* **EXERCISE BRIEF**: Repeat each entry exactly, but do not carry over the pictures.

* **THE RECORDS**:
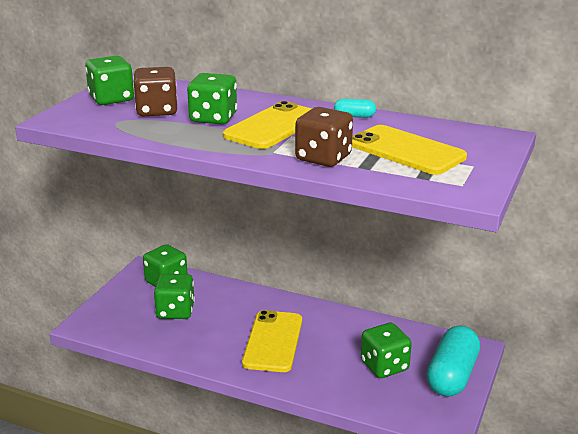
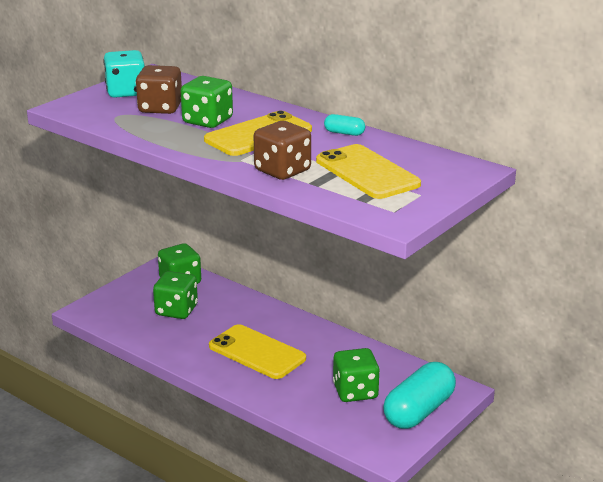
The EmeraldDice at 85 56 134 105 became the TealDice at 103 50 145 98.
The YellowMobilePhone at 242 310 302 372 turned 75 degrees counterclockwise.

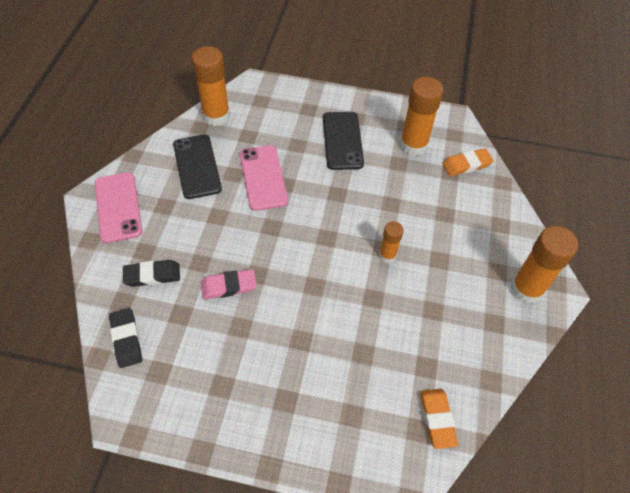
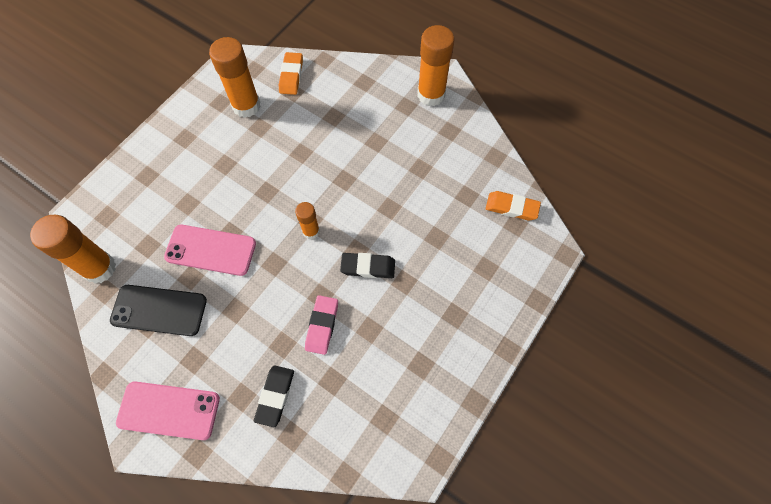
The BlackMobilePhone at 323 112 364 170 disappeared.
The BlackEraser moved from 109 308 142 368 to 340 253 395 278.
The OrangeColouredStickOfGlue moved from 379 221 404 263 to 295 202 320 239.

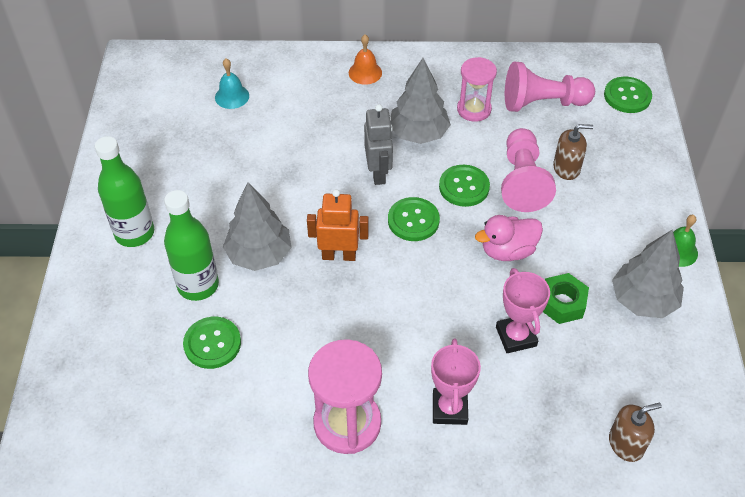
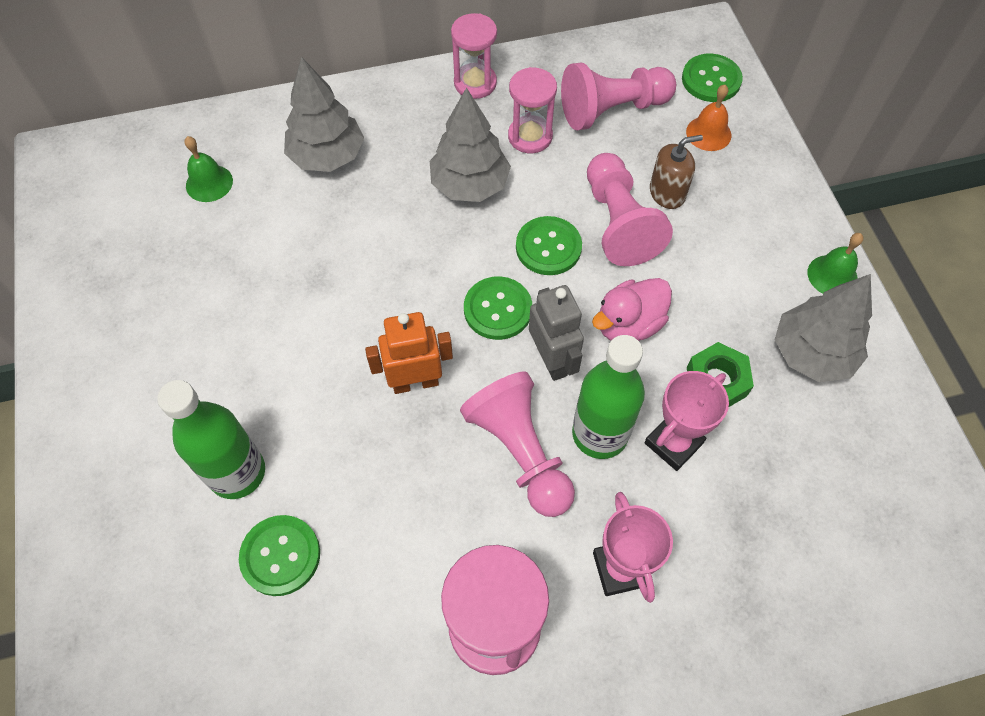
The DarkBrownSoapPump at 609 403 662 462 disappeared.
The RosePinkSandTimer at 451 13 497 99 appeared.
The RosePinkPawn at 460 371 575 517 appeared.
The EmeraldBottle moved from 95 136 154 247 to 572 335 645 459.
The AshGreyTree moved from 223 182 292 271 to 284 57 364 172.
The OrangeColouredBell moved from 349 35 382 85 to 686 85 731 151.
The AshGreyToyRobot moved from 364 104 393 185 to 529 285 584 381.
The TealBell at 215 58 249 109 became the EmeraldBell at 184 136 233 202.
The RosePinkPrizeCup at 496 268 550 353 turned 75 degrees clockwise.

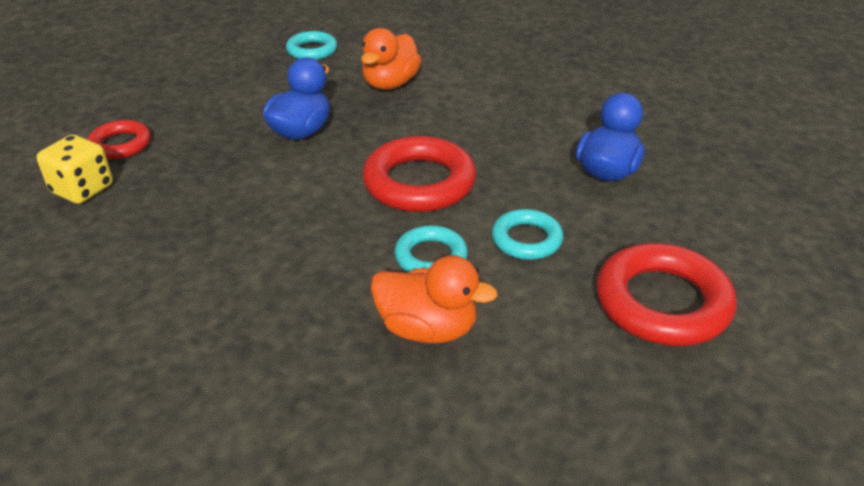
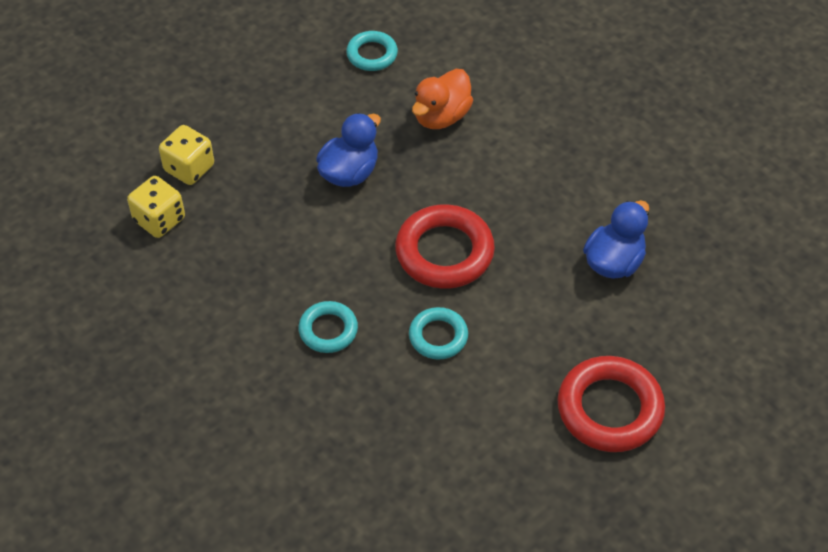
The OrangeColouredToyDuck at 370 255 498 344 disappeared.
The TealRing moved from 492 209 563 260 to 299 301 358 353.
The RedRing at 87 120 151 159 was replaced by the YellowDice at 159 125 214 185.

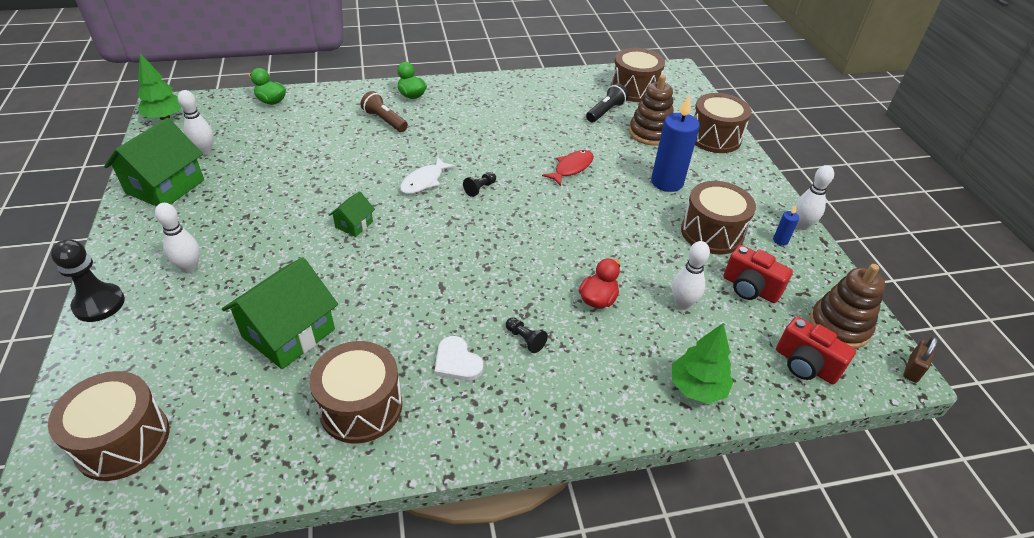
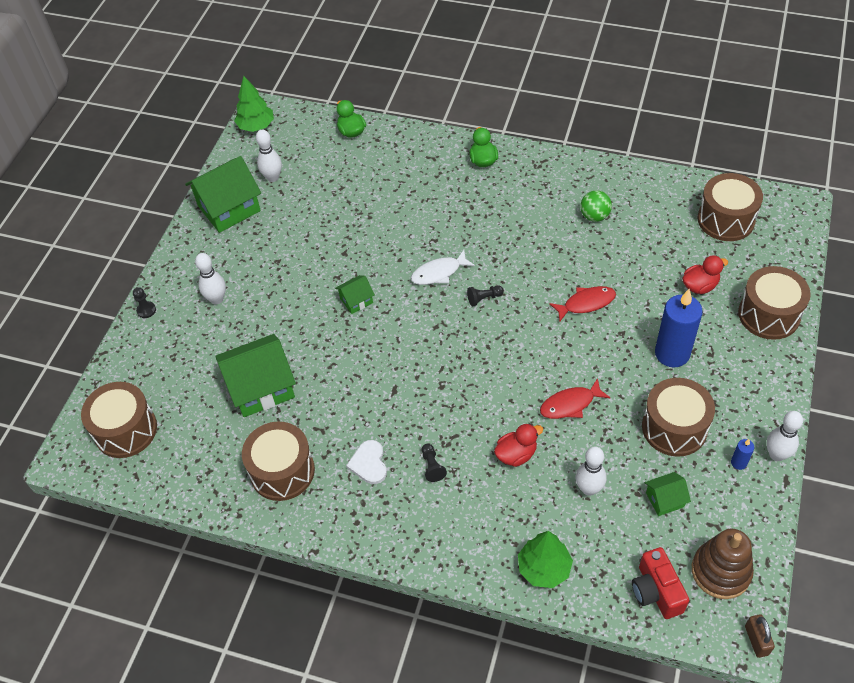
The DarkBrownPocketTorch at 360 91 408 132 disappeared.
The BlackPocketTorch at 586 83 628 122 disappeared.
The RedToyFish at 540 378 611 419 appeared.
The EmeraldPlayBall at 580 190 612 222 appeared.
The DarkBrownRingStacker at 629 75 674 146 was replaced by the RedToyDuck at 682 255 728 294.
The RedCamera at 723 245 793 303 was replaced by the EmeraldHouse at 645 472 691 516.
The DarkBrownSmallLock at 903 337 938 383 turned 75 degrees counterclockwise.
The BlackPawn at 51 239 125 322 changed to 0.52 times the size.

* **EXERCISE ANSWER**:
The EmeraldDice at 85 56 134 105 became the TealDice at 103 50 145 98.
The YellowMobilePhone at 242 310 302 372 turned 75 degrees counterclockwise.

The BlackMobilePhone at 323 112 364 170 disappeared.
The BlackEraser moved from 109 308 142 368 to 340 253 395 278.
The OrangeColouredStickOfGlue moved from 379 221 404 263 to 295 202 320 239.

The DarkBrownSoapPump at 609 403 662 462 disappeared.
The RosePinkSandTimer at 451 13 497 99 appeared.
The RosePinkPawn at 460 371 575 517 appeared.
The EmeraldBottle moved from 95 136 154 247 to 572 335 645 459.
The AshGreyTree moved from 223 182 292 271 to 284 57 364 172.
The OrangeColouredBell moved from 349 35 382 85 to 686 85 731 151.
The AshGreyToyRobot moved from 364 104 393 185 to 529 285 584 381.
The TealBell at 215 58 249 109 became the EmeraldBell at 184 136 233 202.
The RosePinkPrizeCup at 496 268 550 353 turned 75 degrees clockwise.

The OrangeColouredToyDuck at 370 255 498 344 disappeared.
The TealRing moved from 492 209 563 260 to 299 301 358 353.
The RedRing at 87 120 151 159 was replaced by the YellowDice at 159 125 214 185.

The DarkBrownPocketTorch at 360 91 408 132 disappeared.
The BlackPocketTorch at 586 83 628 122 disappeared.
The RedToyFish at 540 378 611 419 appeared.
The EmeraldPlayBall at 580 190 612 222 appeared.
The DarkBrownRingStacker at 629 75 674 146 was replaced by the RedToyDuck at 682 255 728 294.
The RedCamera at 723 245 793 303 was replaced by the EmeraldHouse at 645 472 691 516.
The DarkBrownSmallLock at 903 337 938 383 turned 75 degrees counterclockwise.
The BlackPawn at 51 239 125 322 changed to 0.52 times the size.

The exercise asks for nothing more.